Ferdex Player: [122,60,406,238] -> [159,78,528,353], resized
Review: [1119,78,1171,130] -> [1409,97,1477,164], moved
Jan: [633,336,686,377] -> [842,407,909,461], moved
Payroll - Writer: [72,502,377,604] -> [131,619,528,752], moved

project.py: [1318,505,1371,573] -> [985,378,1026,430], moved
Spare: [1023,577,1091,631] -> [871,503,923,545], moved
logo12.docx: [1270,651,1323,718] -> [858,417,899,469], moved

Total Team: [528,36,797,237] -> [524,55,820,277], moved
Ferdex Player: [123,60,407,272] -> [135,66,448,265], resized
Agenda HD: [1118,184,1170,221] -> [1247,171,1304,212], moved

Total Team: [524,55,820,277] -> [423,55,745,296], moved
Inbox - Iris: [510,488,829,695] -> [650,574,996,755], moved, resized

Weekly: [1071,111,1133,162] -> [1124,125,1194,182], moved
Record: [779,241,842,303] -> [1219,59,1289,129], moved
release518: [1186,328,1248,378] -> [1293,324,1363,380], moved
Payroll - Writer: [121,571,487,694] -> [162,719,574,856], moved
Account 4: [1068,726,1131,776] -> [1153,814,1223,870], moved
---
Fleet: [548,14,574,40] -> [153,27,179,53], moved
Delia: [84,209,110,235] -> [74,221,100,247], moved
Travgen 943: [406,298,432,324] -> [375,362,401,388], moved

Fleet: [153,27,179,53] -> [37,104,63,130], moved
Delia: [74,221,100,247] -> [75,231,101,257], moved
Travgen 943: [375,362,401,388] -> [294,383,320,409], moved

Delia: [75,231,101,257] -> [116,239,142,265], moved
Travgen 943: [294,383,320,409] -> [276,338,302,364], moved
--
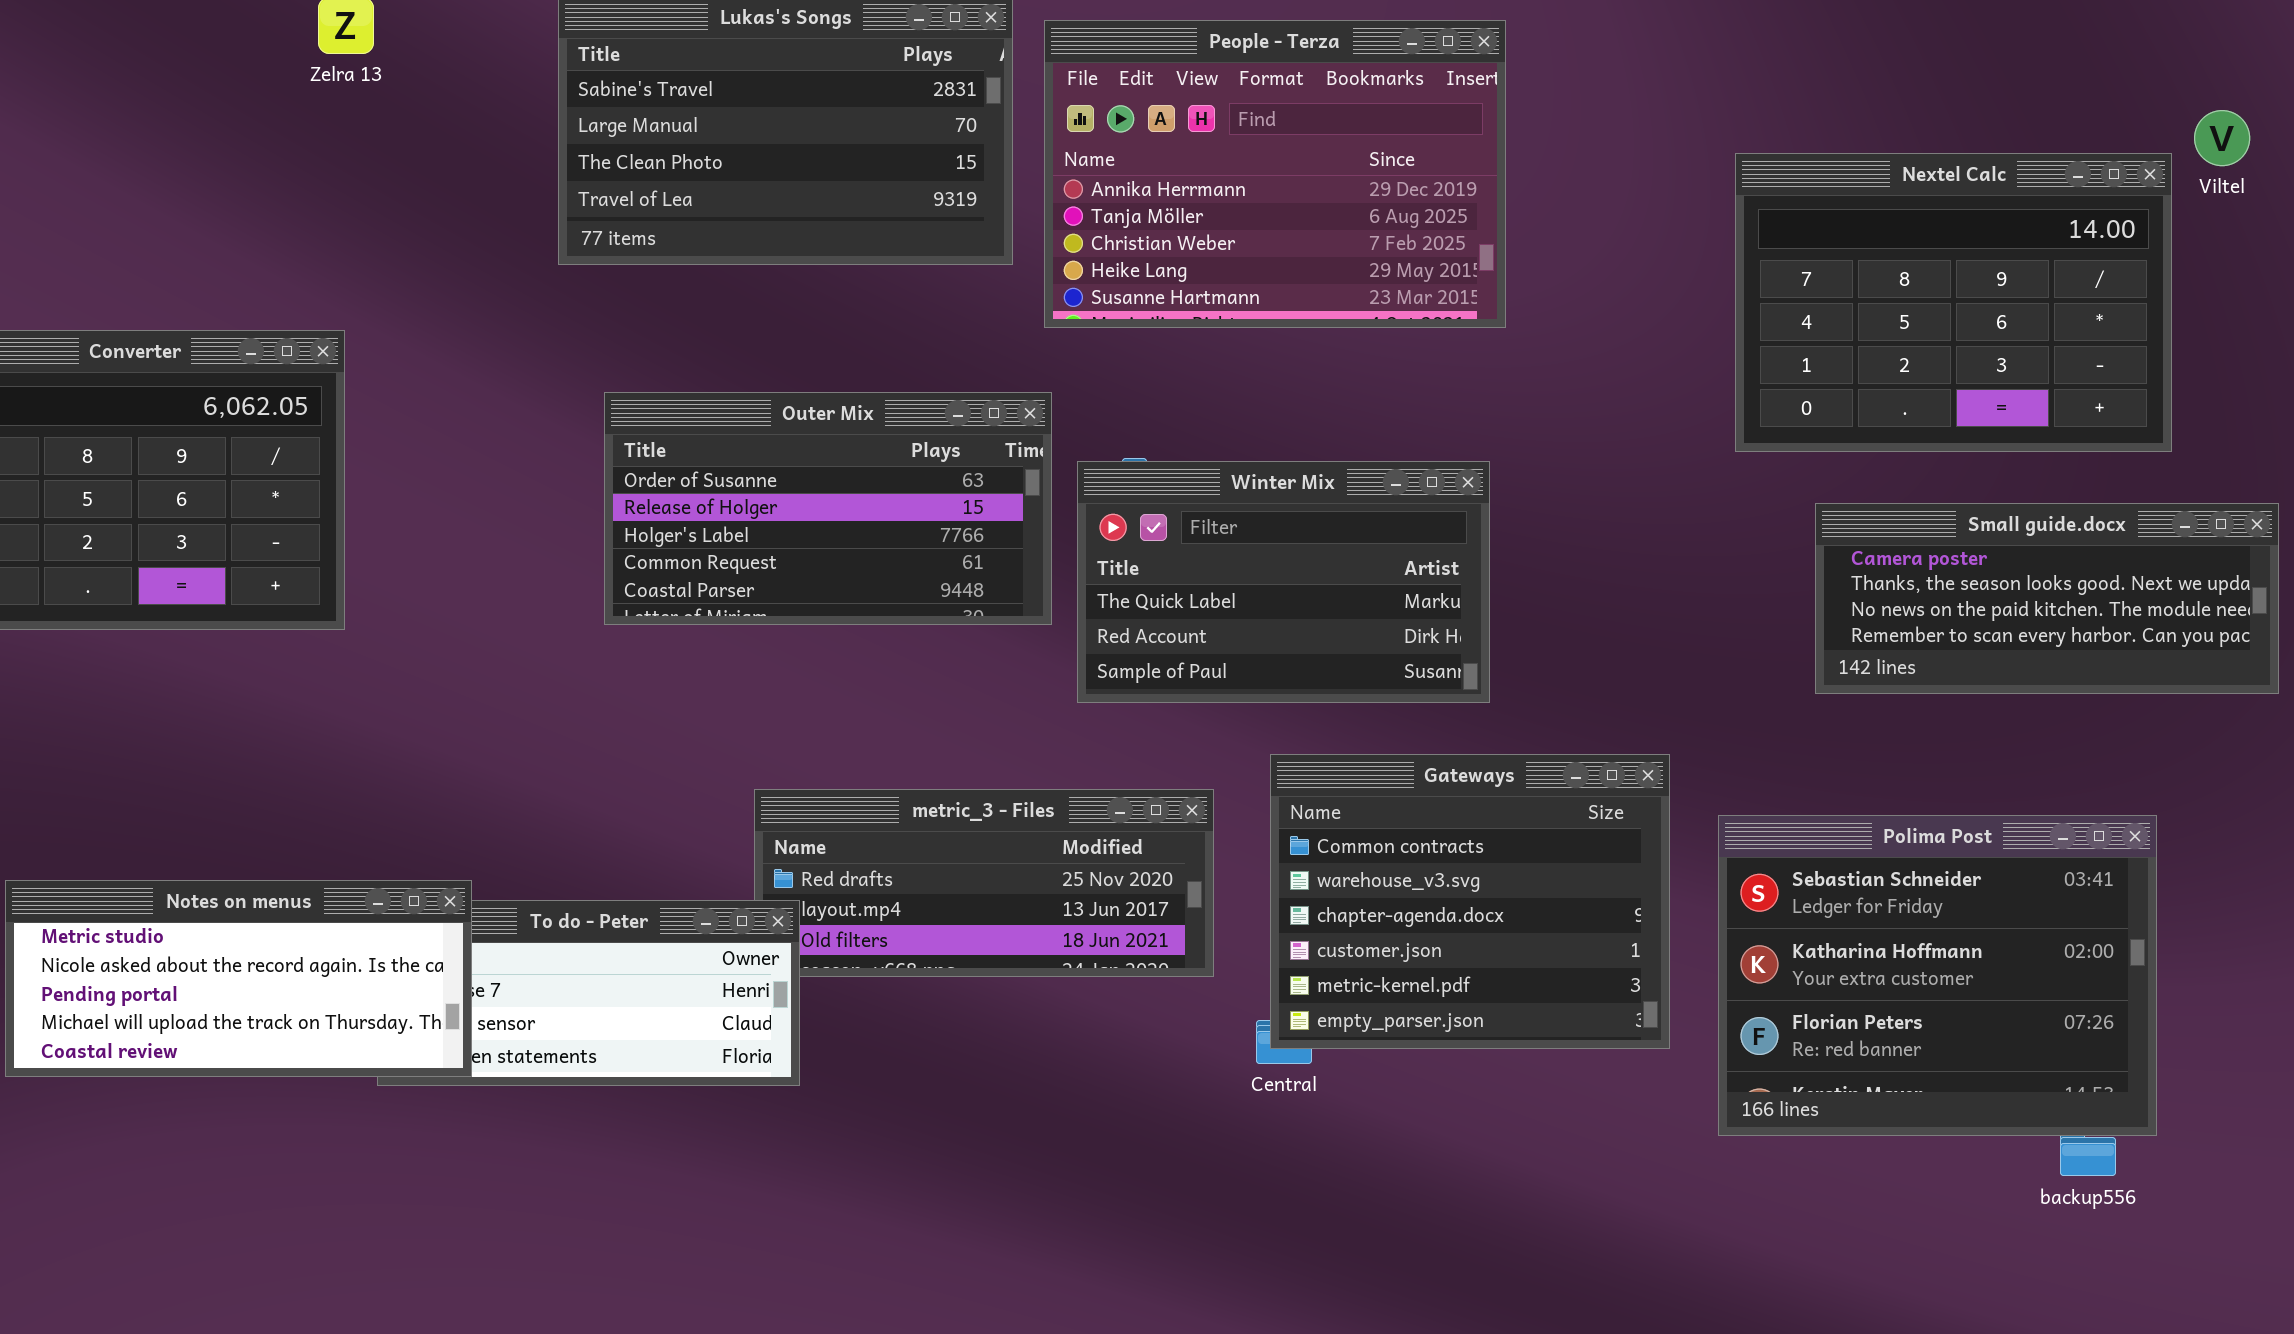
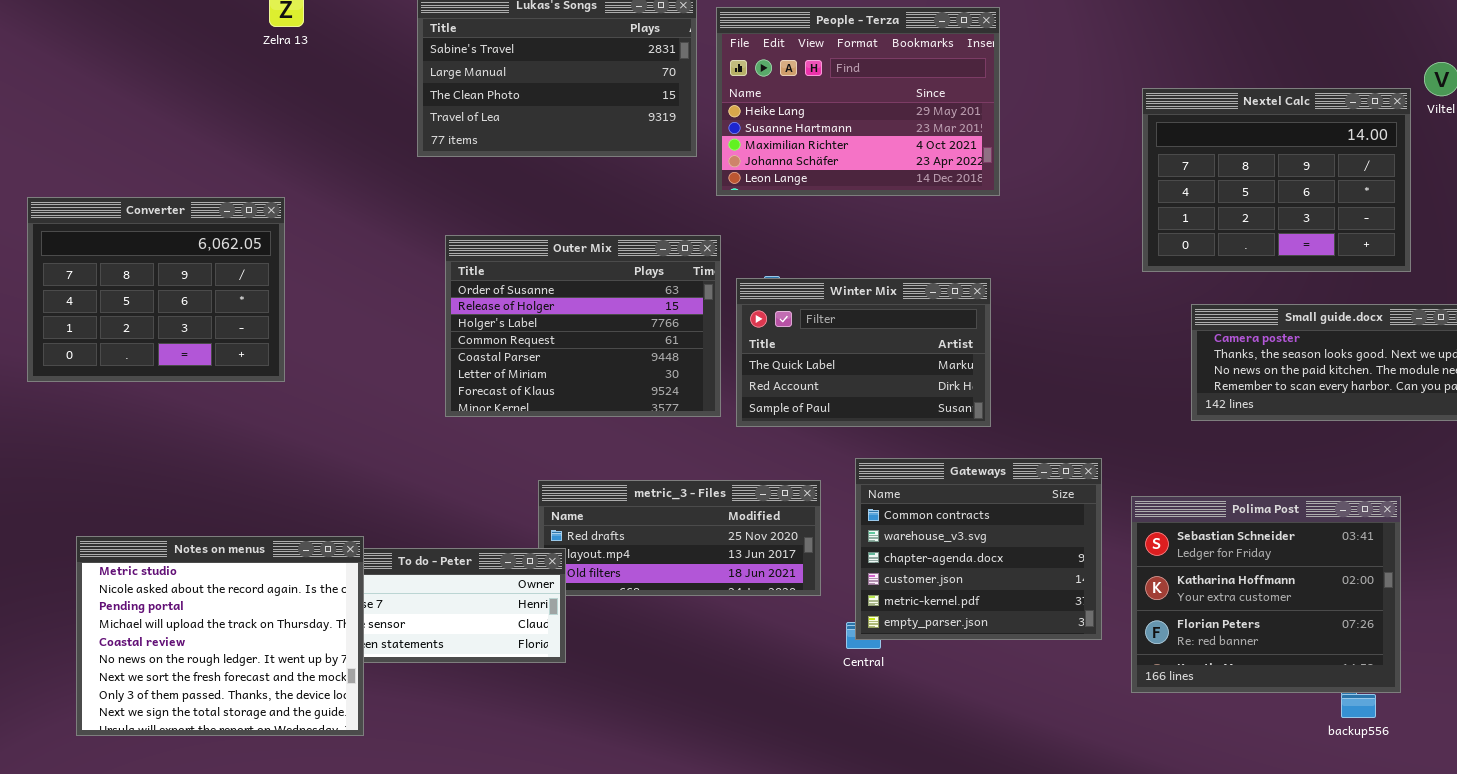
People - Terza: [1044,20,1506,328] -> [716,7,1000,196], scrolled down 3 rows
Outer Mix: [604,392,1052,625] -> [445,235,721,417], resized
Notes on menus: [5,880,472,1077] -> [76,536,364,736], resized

= PROBLEM =
The output should be exactly the lines above from the line containing "Delia: [75,231,101,257] ->" to the line containing "Travgen 943: [294,383,320,409]", inclusive, with no other lines.

= OUTPUT FOR THIS EXERCISE =
Delia: [75,231,101,257] -> [116,239,142,265], moved
Travgen 943: [294,383,320,409] -> [276,338,302,364], moved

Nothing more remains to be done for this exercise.